* [ACTIVITY]: Images are to be dropped, and the rest of the data reproduced exactly.

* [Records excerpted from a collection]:

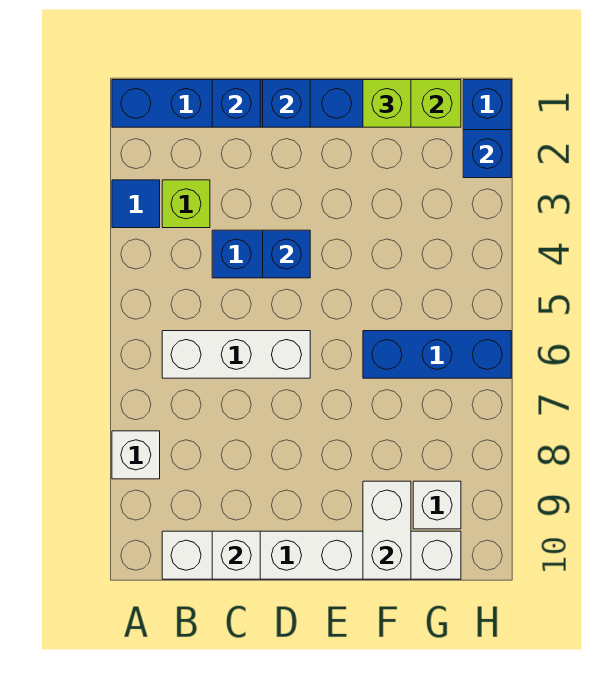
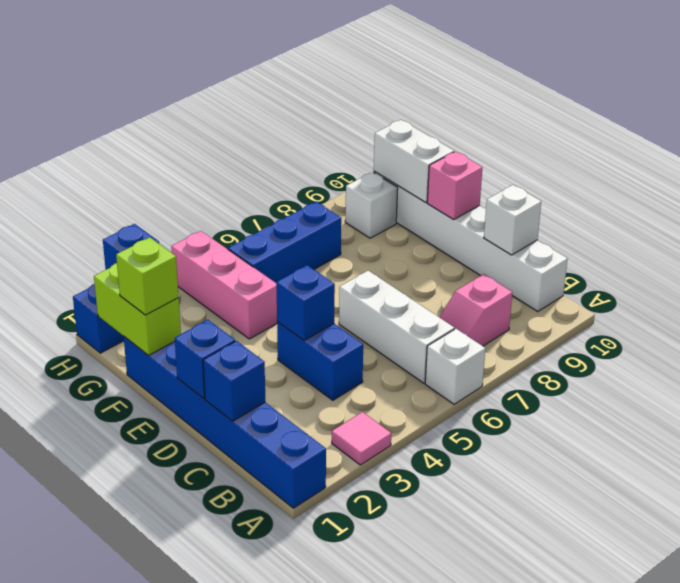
blue 1x1 tile [112,180,160,228] -> pink 1x1 tile [332,412,391,465]
white 1x1 brick [112,431,160,479] -> white 1x1 brick moved to [425,329,485,404]
lime 1x1 brick [162,180,210,228] -> none
none -> pink 1x2 slope [439,274,512,346]
none -> pink 1x1 brick [427,151,482,220]
none -> pink 1x3 brick [171,231,277,339]
blue 1x3 brick [363,331,511,378] -> blue 1x3 brick turned to [228,202,341,283]
white 1x2 brick [363,481,411,579] -> white 1x2 brick turned to [374,120,454,203]

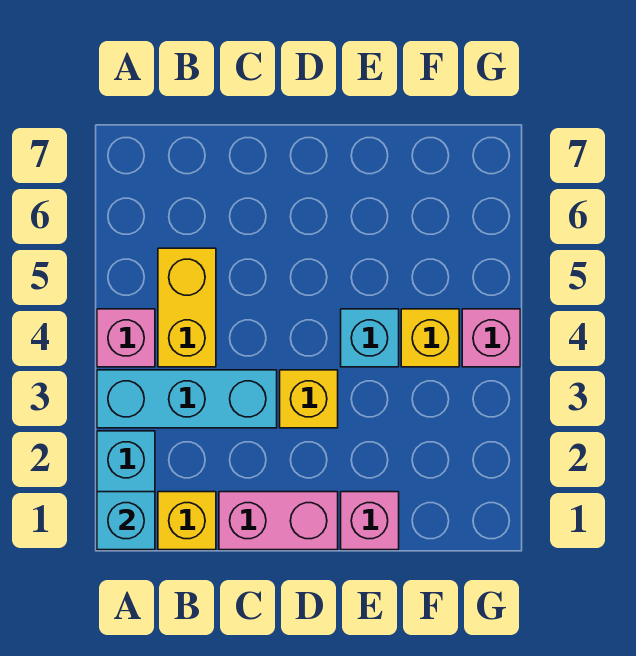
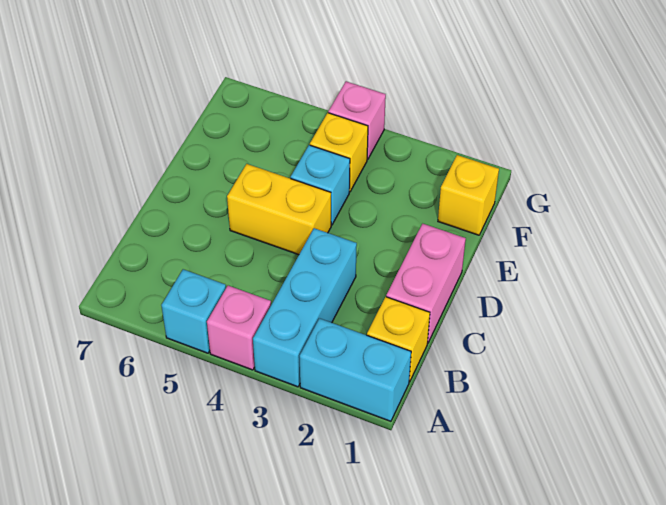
cyan 1x1 brick [97,492,155,550] -> cyan 1x1 brick moved to [161,269,226,353]
yellow 1x2 brick [158,248,216,367] -> yellow 1x2 brick moved to [227,164,331,255]
yellow 1x1 brick [280,370,338,428] -> yellow 1x1 brick moved to [438,155,499,235]
pink 1x1 brick [341,492,399,550] -> none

* [YOUR RESPONSE]:
blue 1x1 tile [112,180,160,228] -> pink 1x1 tile [332,412,391,465]
white 1x1 brick [112,431,160,479] -> white 1x1 brick moved to [425,329,485,404]
lime 1x1 brick [162,180,210,228] -> none
none -> pink 1x2 slope [439,274,512,346]
none -> pink 1x1 brick [427,151,482,220]
none -> pink 1x3 brick [171,231,277,339]
blue 1x3 brick [363,331,511,378] -> blue 1x3 brick turned to [228,202,341,283]
white 1x2 brick [363,481,411,579] -> white 1x2 brick turned to [374,120,454,203]

cyan 1x1 brick [97,492,155,550] -> cyan 1x1 brick moved to [161,269,226,353]
yellow 1x2 brick [158,248,216,367] -> yellow 1x2 brick moved to [227,164,331,255]
yellow 1x1 brick [280,370,338,428] -> yellow 1x1 brick moved to [438,155,499,235]
pink 1x1 brick [341,492,399,550] -> none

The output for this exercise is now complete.